* **WHAT NEEDS TO BE DONE**:
Within the listing below, how many lines feature the word "before"? Reply with only that number.

* **PROVIDED ENTRIES**:
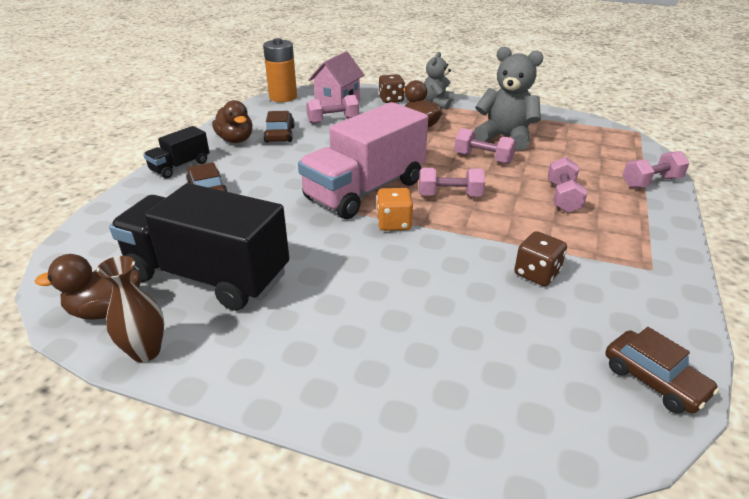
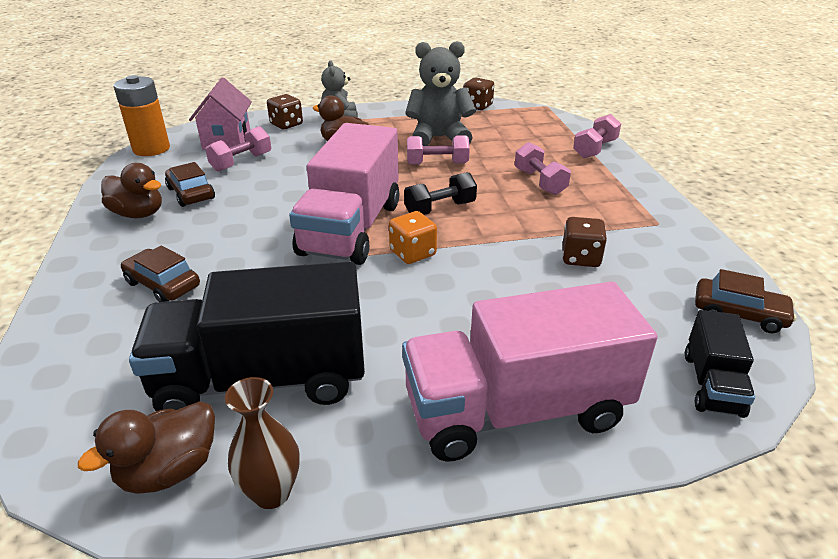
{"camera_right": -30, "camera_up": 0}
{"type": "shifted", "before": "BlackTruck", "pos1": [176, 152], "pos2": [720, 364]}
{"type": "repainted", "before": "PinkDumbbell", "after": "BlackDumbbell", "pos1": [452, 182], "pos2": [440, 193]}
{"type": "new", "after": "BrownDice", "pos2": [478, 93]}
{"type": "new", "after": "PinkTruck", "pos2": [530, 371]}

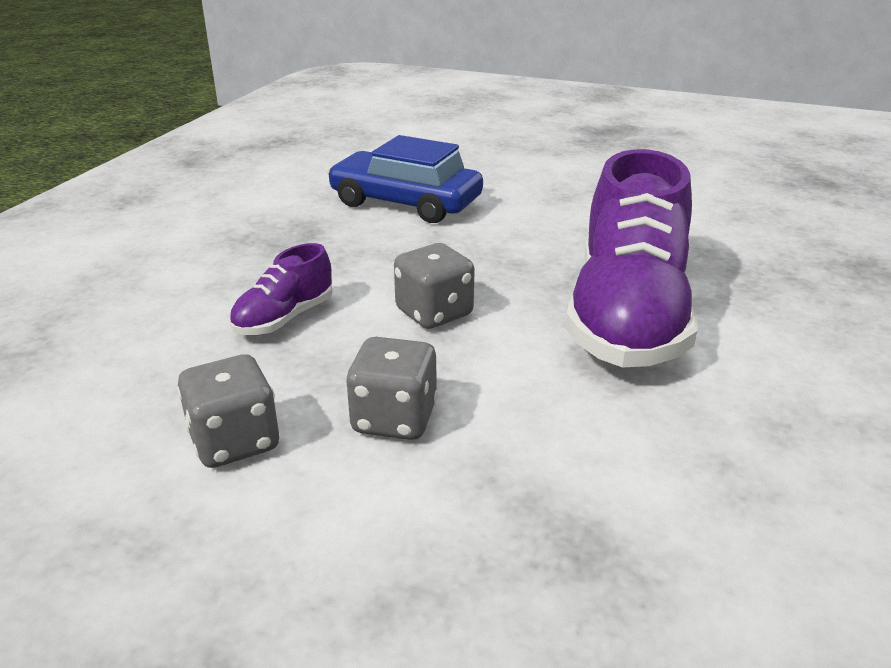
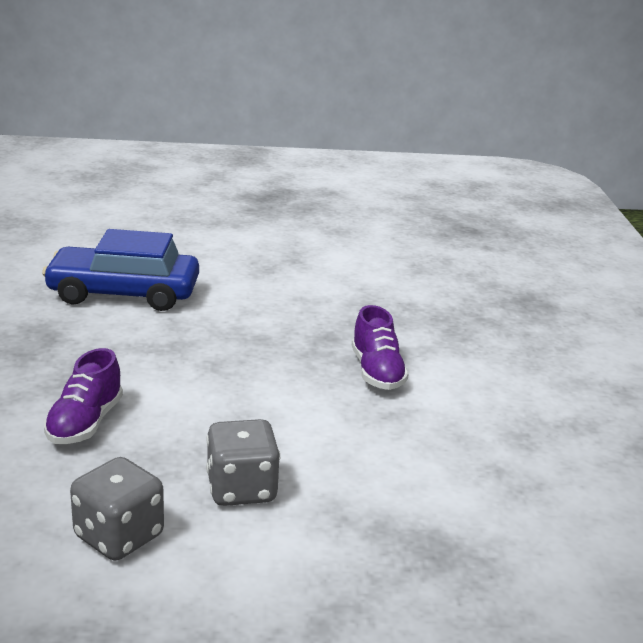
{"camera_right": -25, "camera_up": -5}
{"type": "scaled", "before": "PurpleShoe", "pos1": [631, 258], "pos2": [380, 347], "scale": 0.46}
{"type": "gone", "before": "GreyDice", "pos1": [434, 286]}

* **TASK ANSWER**:
4